[Content revision data]
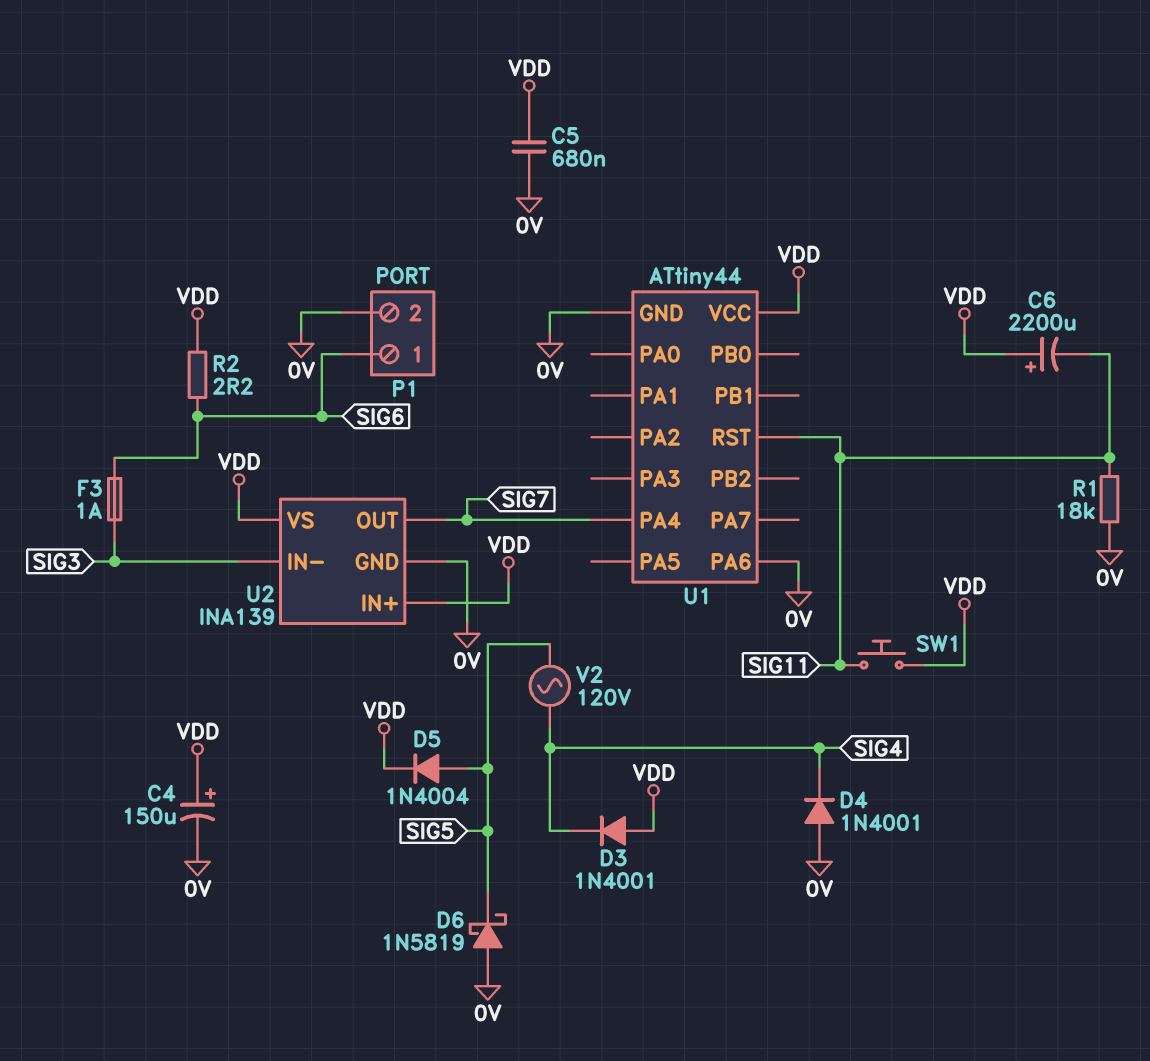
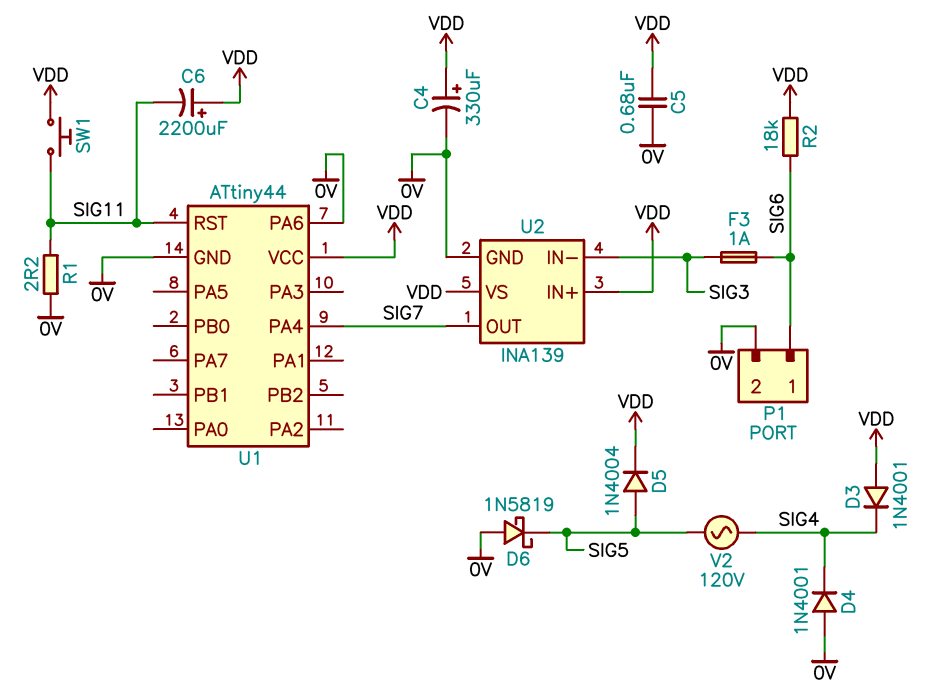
C4: 150uF (plus VDD, minus 0V) -> 330uF (plus VDD, minus 0V)
R1: 18k (0V, SIG11) -> 2.2 (0V, SIG11)
R2: 2.2 (SIG6, VDD) -> 18k (SIG6, VDD)

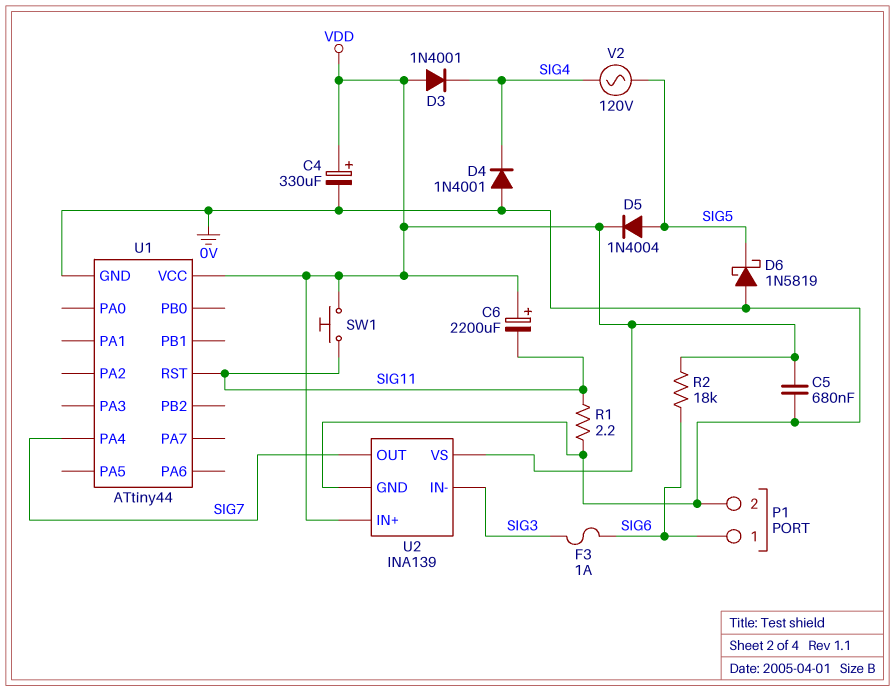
U1 pin PA6: 0V -> none

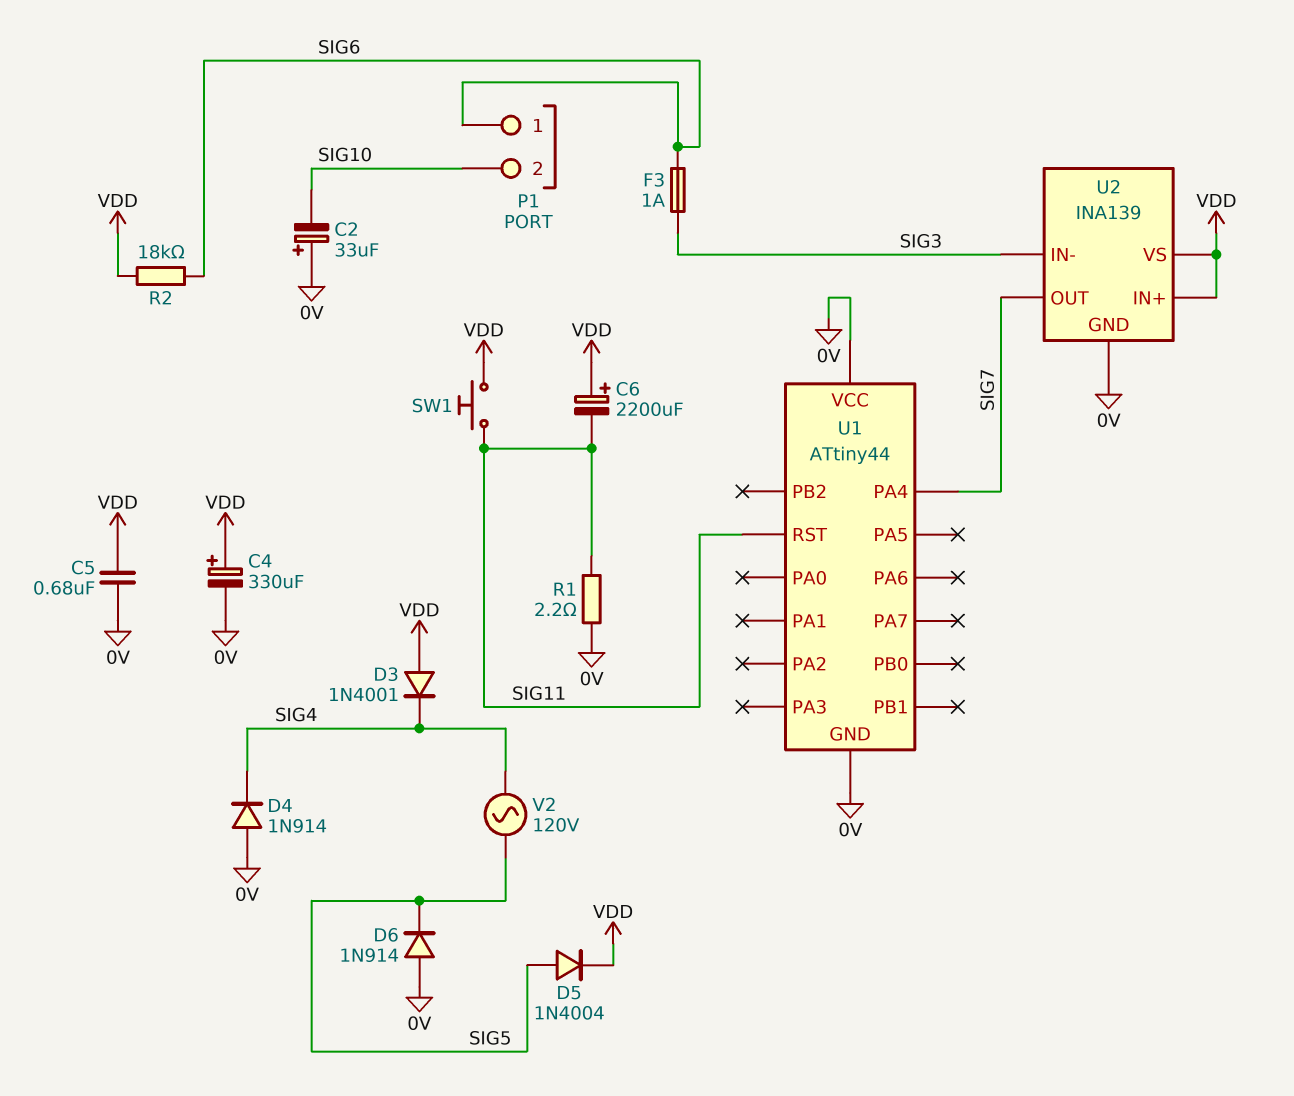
C2: none -> 33uF (plus 0V, minus SIG10)
D4: diode 1N4001 (A 0V, K SIG4) -> diode 1N914 (A 0V, K SIG4)
D6: schottky 1N5819 (A 0V, K SIG5) -> diode 1N914 (A 0V, K SIG5)
P1 pin 2: 0V -> SIG10
U1 pin VCC: VDD -> 0V

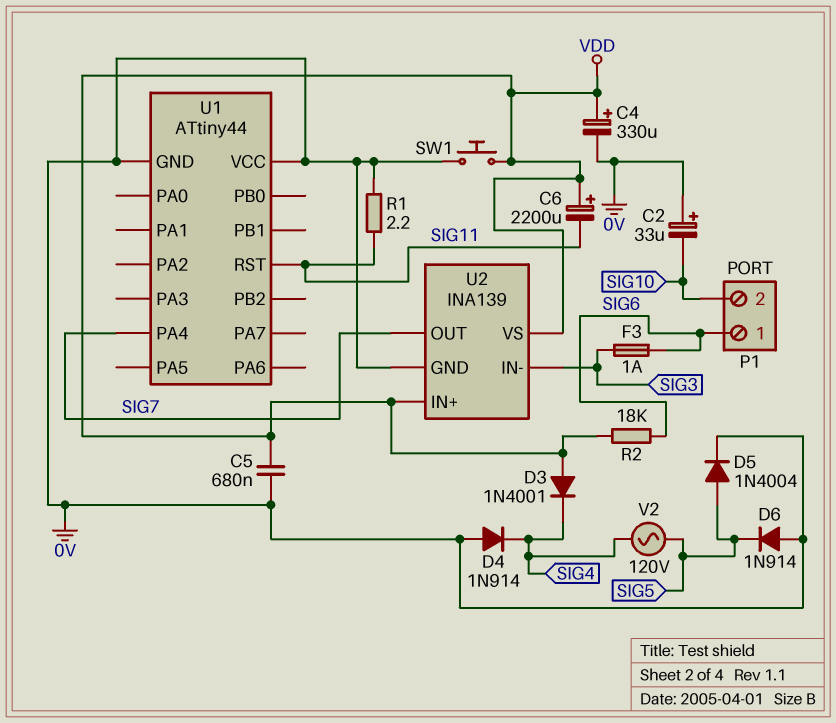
D5: diode 1N4004 (A SIG5, K VDD) -> diode 1N4004 (A SIG5, K 0V)
SW1: button (SIG11, VDD) -> button (0V, VDD)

*Directions for this task*: Your task is to reproduce the entries above word for word, from the first line through the line with "D4: diode 1N4001", and please leave out any pictures.

*The answer*:
C4: 150uF (plus VDD, minus 0V) -> 330uF (plus VDD, minus 0V)
R1: 18k (0V, SIG11) -> 2.2 (0V, SIG11)
R2: 2.2 (SIG6, VDD) -> 18k (SIG6, VDD)

U1 pin PA6: 0V -> none

C2: none -> 33uF (plus 0V, minus SIG10)
D4: diode 1N4001 (A 0V, K SIG4) -> diode 1N914 (A 0V, K SIG4)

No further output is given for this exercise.